## [Records supplied]
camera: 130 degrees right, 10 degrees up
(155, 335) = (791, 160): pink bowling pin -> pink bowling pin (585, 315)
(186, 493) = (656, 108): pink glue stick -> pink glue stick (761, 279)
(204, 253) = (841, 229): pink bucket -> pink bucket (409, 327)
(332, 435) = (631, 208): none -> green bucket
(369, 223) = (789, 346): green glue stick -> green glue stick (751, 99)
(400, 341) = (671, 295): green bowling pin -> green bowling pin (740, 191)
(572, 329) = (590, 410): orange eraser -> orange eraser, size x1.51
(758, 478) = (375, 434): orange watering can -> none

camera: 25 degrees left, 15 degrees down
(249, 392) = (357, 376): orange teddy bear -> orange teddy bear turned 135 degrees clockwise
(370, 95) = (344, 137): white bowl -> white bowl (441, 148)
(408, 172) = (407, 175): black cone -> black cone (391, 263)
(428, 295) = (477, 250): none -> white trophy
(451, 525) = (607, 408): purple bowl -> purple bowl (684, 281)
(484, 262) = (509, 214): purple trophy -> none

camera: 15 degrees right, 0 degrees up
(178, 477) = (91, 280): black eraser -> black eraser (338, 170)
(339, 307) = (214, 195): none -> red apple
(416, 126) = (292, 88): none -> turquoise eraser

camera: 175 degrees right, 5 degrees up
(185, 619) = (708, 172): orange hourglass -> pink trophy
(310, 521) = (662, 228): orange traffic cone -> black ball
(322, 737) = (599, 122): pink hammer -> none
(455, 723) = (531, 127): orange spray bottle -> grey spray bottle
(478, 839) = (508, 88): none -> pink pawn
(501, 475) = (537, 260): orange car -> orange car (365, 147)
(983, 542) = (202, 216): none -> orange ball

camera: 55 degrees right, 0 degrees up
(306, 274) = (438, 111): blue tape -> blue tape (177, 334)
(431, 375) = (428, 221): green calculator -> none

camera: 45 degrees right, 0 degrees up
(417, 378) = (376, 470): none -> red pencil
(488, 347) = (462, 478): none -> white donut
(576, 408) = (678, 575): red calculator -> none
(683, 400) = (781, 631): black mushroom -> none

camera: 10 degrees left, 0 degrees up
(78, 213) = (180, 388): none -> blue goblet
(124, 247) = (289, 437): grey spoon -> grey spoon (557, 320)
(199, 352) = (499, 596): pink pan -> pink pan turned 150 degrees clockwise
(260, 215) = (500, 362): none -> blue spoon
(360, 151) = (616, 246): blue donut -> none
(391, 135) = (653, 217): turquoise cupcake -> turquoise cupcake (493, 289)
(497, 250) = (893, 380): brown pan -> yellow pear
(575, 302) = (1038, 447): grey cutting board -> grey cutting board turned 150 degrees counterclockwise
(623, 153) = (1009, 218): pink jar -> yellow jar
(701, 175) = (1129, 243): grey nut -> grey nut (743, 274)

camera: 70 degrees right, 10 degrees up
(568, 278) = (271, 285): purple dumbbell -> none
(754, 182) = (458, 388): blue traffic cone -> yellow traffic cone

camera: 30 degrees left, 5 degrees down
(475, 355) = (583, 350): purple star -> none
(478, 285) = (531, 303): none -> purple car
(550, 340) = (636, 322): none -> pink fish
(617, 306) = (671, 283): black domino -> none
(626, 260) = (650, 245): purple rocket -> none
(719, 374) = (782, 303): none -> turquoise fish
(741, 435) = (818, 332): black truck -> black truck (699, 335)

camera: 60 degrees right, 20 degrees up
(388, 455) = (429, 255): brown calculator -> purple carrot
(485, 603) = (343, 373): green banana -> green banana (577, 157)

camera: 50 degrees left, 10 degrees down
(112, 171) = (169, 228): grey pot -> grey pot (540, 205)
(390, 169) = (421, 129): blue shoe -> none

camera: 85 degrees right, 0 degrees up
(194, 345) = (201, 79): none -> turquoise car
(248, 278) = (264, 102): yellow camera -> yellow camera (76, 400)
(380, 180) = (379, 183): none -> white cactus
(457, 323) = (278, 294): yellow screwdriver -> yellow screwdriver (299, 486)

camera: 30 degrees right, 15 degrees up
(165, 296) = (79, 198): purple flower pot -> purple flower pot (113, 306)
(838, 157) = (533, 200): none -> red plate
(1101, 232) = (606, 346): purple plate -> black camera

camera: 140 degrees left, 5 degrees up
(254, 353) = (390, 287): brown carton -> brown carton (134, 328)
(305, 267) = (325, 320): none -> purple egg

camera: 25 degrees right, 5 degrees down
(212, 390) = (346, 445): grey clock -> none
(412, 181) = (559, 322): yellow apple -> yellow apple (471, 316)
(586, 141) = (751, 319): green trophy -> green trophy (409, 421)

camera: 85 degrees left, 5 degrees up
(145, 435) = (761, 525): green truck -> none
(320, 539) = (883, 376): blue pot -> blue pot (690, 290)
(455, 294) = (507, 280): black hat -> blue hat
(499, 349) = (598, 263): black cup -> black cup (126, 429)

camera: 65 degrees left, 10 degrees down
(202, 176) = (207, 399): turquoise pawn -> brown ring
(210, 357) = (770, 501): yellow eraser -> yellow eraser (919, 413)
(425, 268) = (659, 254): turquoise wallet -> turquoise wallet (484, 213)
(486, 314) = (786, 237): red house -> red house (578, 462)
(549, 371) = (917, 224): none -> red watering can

## [What you are asked to do]
Return the span of lines in the data above that opens at the line with "(983, 542) = (202, 216): none -> orange ball" and closes at the line with "camera: 30 degrees right, 15 degrees up", exactly, ends included, nothing else.

## [Response for this exercise]
(983, 542) = (202, 216): none -> orange ball

camera: 55 degrees right, 0 degrees up
(306, 274) = (438, 111): blue tape -> blue tape (177, 334)
(431, 375) = (428, 221): green calculator -> none

camera: 45 degrees right, 0 degrees up
(417, 378) = (376, 470): none -> red pencil
(488, 347) = (462, 478): none -> white donut
(576, 408) = (678, 575): red calculator -> none
(683, 400) = (781, 631): black mushroom -> none

camera: 10 degrees left, 0 degrees up
(78, 213) = (180, 388): none -> blue goblet
(124, 247) = (289, 437): grey spoon -> grey spoon (557, 320)
(199, 352) = (499, 596): pink pan -> pink pan turned 150 degrees clockwise
(260, 215) = (500, 362): none -> blue spoon
(360, 151) = (616, 246): blue donut -> none
(391, 135) = (653, 217): turquoise cupcake -> turquoise cupcake (493, 289)
(497, 250) = (893, 380): brown pan -> yellow pear
(575, 302) = (1038, 447): grey cutting board -> grey cutting board turned 150 degrees counterclockwise
(623, 153) = (1009, 218): pink jar -> yellow jar
(701, 175) = (1129, 243): grey nut -> grey nut (743, 274)

camera: 70 degrees right, 10 degrees up
(568, 278) = (271, 285): purple dumbbell -> none
(754, 182) = (458, 388): blue traffic cone -> yellow traffic cone

camera: 30 degrees left, 5 degrees down
(475, 355) = (583, 350): purple star -> none
(478, 285) = (531, 303): none -> purple car
(550, 340) = (636, 322): none -> pink fish
(617, 306) = (671, 283): black domino -> none
(626, 260) = (650, 245): purple rocket -> none
(719, 374) = (782, 303): none -> turquoise fish
(741, 435) = (818, 332): black truck -> black truck (699, 335)

camera: 60 degrees right, 20 degrees up
(388, 455) = (429, 255): brown calculator -> purple carrot
(485, 603) = (343, 373): green banana -> green banana (577, 157)

camera: 50 degrees left, 10 degrees down
(112, 171) = (169, 228): grey pot -> grey pot (540, 205)
(390, 169) = (421, 129): blue shoe -> none

camera: 85 degrees right, 0 degrees up
(194, 345) = (201, 79): none -> turquoise car
(248, 278) = (264, 102): yellow camera -> yellow camera (76, 400)
(380, 180) = (379, 183): none -> white cactus
(457, 323) = (278, 294): yellow screwdriver -> yellow screwdriver (299, 486)

camera: 30 degrees right, 15 degrees up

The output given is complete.